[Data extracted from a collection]
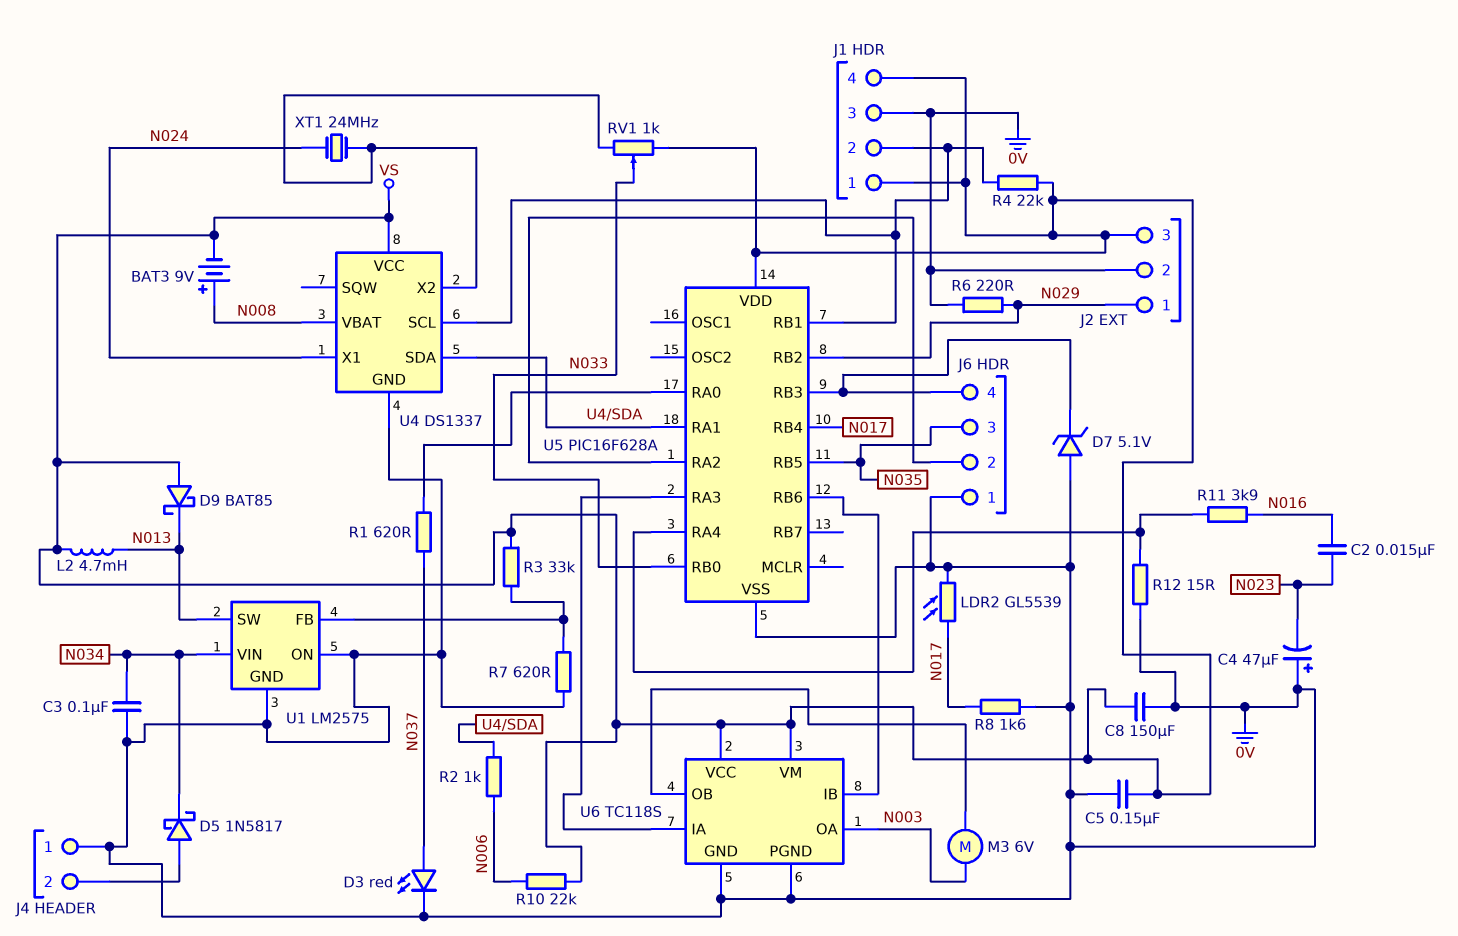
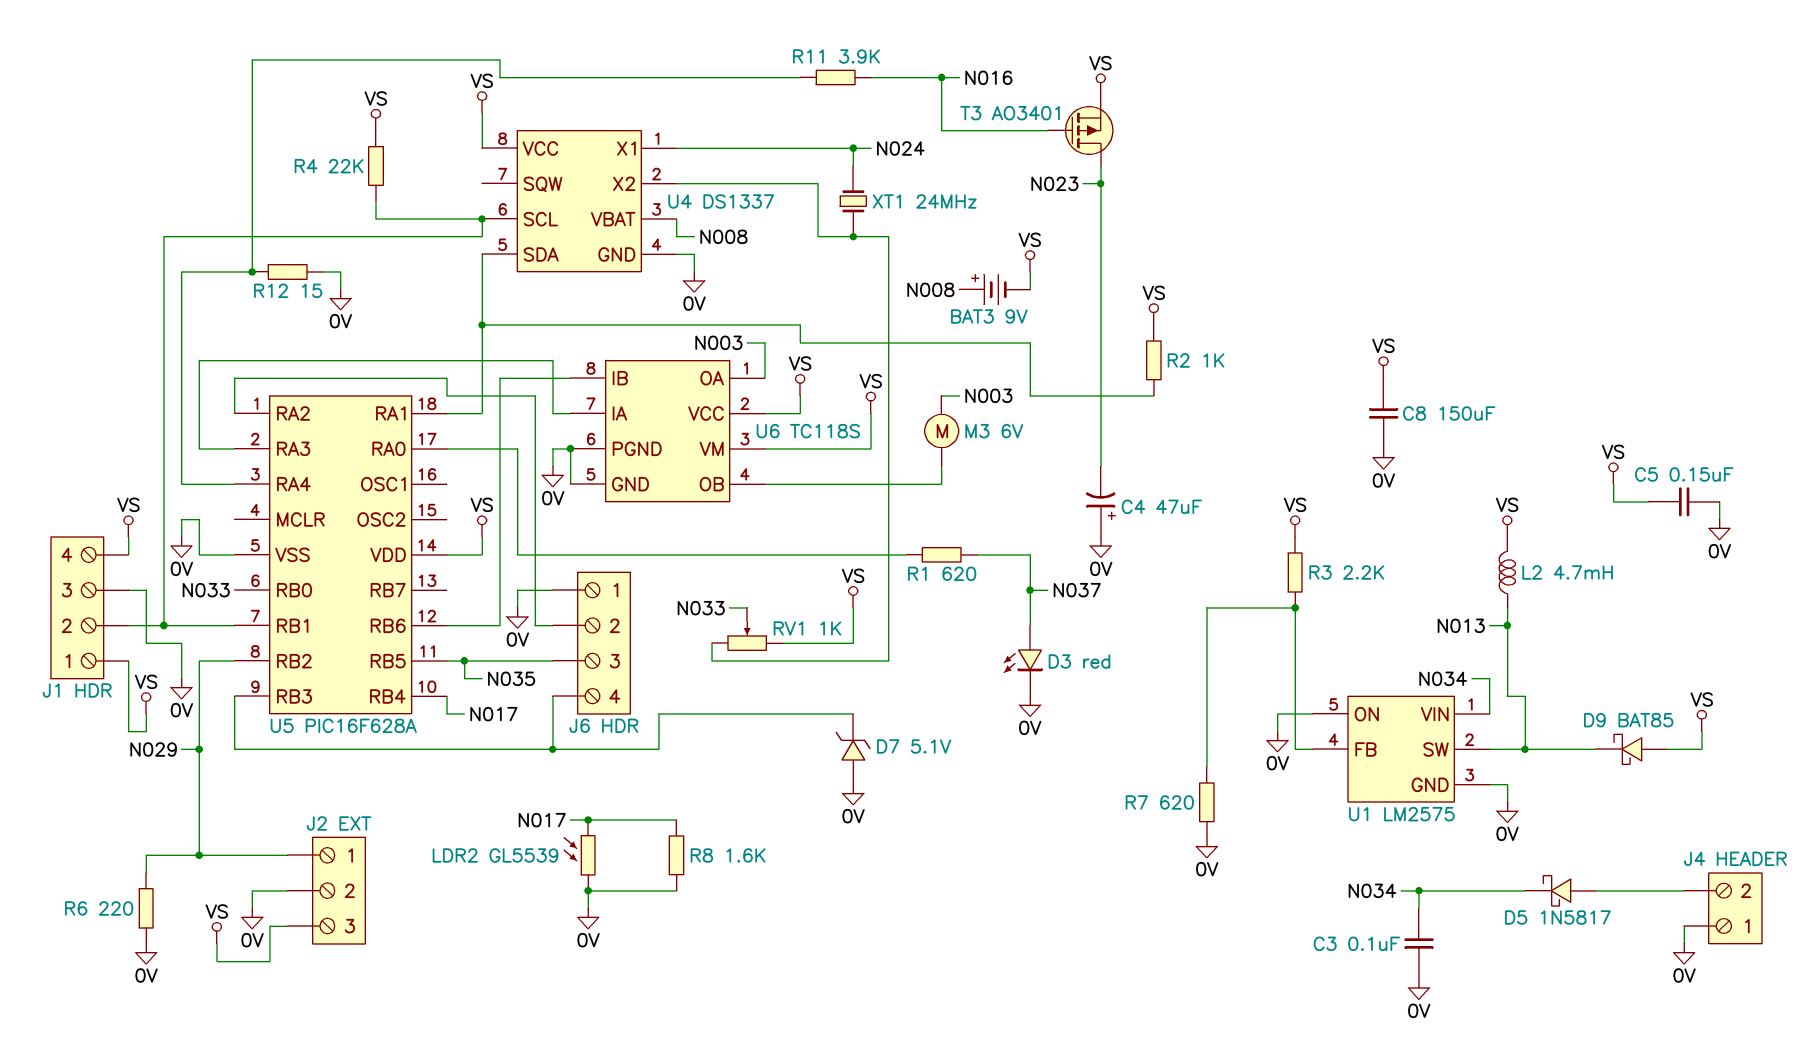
C2: 15nF (N016, N023) -> none
R2: 1k (N006, U4/SDA) -> 1k (U4/SDA, VS)
R3: 33k (U1/FB, VS) -> 2.2k (U1/FB, VS)
R10: 22k (N006, VS) -> none
T3: none -> PMOS AO3401 (G N016, D N023, S VS)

### What you will do
What lines in the data include the string "none"? Copy each one.

### Answer to this task
C2: 15nF (N016, N023) -> none
R10: 22k (N006, VS) -> none
T3: none -> PMOS AO3401 (G N016, D N023, S VS)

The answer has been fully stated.